PROBLEM REQUIREMENTS:
Print nothing but the lines below starting at the line that holds "(612, 339) = (424, 291): none" and ending at the line that holds "(633, 336) = (541, 495): black house -> none", including both, each exactly as written.

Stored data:
▼

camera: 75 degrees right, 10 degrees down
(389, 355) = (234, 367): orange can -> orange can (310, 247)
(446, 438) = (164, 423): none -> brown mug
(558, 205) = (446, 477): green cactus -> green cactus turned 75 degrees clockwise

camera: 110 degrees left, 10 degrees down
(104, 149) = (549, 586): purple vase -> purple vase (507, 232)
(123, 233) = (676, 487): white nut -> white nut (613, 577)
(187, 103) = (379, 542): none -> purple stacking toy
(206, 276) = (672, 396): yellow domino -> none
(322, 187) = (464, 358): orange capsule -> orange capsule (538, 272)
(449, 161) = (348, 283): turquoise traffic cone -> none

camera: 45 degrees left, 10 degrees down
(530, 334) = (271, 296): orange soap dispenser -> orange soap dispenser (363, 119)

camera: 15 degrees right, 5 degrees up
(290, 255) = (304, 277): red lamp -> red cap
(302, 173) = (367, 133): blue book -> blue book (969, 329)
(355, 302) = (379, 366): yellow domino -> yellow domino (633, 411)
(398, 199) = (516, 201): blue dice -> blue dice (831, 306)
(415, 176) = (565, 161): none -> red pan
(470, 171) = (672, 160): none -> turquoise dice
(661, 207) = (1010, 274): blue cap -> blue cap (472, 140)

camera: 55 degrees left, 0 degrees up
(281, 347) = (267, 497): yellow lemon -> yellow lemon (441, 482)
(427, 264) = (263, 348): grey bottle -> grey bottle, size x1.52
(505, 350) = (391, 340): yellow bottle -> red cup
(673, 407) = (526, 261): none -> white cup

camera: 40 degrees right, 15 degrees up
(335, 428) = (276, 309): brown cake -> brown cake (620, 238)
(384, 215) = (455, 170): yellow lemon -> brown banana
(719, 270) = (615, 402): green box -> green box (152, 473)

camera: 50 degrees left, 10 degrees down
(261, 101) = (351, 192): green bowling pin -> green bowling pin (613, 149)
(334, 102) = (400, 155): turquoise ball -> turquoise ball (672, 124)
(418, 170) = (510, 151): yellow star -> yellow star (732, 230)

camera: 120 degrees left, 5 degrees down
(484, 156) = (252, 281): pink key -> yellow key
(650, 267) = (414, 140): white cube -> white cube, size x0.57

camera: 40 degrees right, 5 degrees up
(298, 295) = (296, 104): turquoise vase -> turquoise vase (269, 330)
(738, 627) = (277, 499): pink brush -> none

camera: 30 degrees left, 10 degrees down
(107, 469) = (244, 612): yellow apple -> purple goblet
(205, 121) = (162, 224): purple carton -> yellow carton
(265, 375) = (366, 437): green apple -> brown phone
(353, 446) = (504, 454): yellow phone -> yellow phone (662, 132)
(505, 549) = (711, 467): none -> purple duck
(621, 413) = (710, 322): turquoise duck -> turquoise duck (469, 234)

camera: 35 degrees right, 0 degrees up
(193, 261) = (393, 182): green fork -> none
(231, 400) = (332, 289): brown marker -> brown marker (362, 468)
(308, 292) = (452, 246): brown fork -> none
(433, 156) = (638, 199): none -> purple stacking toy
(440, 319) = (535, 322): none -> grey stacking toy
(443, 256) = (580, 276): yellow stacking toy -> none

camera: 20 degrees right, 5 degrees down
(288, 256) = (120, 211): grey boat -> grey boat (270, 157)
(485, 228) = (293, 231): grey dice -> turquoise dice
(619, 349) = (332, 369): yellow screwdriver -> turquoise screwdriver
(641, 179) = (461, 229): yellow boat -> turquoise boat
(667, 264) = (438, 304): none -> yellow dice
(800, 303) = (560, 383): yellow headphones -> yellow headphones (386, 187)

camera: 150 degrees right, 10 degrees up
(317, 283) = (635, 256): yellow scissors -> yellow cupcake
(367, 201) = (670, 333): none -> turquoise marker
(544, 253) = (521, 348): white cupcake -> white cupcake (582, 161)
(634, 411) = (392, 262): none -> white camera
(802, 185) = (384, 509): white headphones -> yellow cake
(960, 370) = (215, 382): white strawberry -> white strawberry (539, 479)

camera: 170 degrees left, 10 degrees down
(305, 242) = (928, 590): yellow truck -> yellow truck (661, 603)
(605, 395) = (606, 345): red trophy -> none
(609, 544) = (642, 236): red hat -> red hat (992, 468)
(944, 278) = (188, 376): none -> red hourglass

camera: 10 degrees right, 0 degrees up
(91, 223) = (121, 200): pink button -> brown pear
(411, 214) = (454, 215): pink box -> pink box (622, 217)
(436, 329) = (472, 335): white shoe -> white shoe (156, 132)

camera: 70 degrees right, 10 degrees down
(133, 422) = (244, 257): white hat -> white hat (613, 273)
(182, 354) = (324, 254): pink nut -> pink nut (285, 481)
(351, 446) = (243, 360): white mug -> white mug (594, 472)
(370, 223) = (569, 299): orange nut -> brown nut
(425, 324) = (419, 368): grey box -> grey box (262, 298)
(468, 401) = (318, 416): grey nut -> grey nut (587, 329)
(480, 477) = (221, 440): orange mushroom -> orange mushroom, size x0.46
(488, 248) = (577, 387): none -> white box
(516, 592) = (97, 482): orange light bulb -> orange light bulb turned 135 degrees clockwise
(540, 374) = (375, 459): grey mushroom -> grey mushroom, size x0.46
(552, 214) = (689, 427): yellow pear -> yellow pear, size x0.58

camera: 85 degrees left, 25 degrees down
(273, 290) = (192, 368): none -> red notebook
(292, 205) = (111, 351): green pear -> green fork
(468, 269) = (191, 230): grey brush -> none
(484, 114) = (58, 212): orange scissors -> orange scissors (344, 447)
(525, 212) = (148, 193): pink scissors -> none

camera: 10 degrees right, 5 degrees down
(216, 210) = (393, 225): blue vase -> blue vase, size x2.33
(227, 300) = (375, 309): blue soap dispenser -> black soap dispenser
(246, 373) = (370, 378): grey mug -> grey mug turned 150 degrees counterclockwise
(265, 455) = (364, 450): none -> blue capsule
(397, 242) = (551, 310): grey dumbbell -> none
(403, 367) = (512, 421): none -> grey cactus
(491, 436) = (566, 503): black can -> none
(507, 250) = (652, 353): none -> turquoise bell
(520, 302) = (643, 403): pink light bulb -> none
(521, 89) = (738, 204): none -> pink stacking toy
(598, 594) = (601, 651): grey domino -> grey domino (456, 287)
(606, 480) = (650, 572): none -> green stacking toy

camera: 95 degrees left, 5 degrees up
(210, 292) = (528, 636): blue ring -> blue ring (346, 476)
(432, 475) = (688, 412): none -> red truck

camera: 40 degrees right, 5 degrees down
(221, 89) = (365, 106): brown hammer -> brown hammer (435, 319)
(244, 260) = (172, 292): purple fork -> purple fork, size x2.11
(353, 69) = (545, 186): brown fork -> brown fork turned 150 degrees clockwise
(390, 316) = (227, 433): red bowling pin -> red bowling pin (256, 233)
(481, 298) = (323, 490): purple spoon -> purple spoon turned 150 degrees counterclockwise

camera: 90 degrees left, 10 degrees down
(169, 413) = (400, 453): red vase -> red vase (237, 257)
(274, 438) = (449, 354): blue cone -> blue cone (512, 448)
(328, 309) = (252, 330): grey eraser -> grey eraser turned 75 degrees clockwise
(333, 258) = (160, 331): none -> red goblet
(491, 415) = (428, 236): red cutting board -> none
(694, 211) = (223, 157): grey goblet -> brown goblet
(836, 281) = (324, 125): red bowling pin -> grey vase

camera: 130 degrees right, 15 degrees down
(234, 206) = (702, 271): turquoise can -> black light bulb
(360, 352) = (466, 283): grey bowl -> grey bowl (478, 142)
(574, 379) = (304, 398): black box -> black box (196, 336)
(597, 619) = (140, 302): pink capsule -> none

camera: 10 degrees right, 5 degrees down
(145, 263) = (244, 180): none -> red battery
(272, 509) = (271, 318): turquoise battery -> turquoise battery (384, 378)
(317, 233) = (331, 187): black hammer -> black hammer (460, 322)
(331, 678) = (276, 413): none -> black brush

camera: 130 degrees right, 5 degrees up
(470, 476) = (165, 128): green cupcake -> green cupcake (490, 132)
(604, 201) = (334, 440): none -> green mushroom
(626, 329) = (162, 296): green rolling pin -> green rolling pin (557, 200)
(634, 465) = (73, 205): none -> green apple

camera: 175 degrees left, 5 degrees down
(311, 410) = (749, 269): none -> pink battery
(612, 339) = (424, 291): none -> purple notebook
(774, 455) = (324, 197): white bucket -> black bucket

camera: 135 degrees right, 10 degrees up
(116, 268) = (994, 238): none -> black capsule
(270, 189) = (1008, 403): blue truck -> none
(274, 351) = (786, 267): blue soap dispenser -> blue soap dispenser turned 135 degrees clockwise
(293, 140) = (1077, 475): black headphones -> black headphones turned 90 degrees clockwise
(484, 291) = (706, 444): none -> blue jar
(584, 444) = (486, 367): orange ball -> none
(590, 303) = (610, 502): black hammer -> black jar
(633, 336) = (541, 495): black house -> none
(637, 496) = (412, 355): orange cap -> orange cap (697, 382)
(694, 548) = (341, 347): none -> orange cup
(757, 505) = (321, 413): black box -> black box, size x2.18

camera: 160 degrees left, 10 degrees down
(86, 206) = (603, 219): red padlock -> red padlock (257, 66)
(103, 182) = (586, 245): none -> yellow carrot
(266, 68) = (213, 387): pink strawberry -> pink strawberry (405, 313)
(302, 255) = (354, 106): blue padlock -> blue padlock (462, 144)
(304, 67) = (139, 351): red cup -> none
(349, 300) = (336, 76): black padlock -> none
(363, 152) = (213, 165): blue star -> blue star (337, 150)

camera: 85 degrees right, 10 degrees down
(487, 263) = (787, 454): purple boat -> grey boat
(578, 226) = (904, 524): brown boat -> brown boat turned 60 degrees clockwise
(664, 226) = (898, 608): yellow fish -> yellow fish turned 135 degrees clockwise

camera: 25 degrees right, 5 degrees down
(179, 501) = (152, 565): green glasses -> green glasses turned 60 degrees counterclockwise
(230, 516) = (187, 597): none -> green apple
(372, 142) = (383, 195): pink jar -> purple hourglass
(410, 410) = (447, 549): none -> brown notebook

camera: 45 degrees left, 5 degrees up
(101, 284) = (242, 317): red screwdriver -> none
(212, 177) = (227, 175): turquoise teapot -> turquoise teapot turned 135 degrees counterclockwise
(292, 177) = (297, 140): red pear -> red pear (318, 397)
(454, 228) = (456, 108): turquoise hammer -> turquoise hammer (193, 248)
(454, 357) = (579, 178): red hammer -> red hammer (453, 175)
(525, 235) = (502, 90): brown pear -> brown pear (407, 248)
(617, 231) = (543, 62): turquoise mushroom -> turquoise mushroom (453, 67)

▲

YOUR RESPONSE:
(612, 339) = (424, 291): none -> purple notebook
(774, 455) = (324, 197): white bucket -> black bucket

camera: 135 degrees right, 10 degrees up
(116, 268) = (994, 238): none -> black capsule
(270, 189) = (1008, 403): blue truck -> none
(274, 351) = (786, 267): blue soap dispenser -> blue soap dispenser turned 135 degrees clockwise
(293, 140) = (1077, 475): black headphones -> black headphones turned 90 degrees clockwise
(484, 291) = (706, 444): none -> blue jar
(584, 444) = (486, 367): orange ball -> none
(590, 303) = (610, 502): black hammer -> black jar
(633, 336) = (541, 495): black house -> none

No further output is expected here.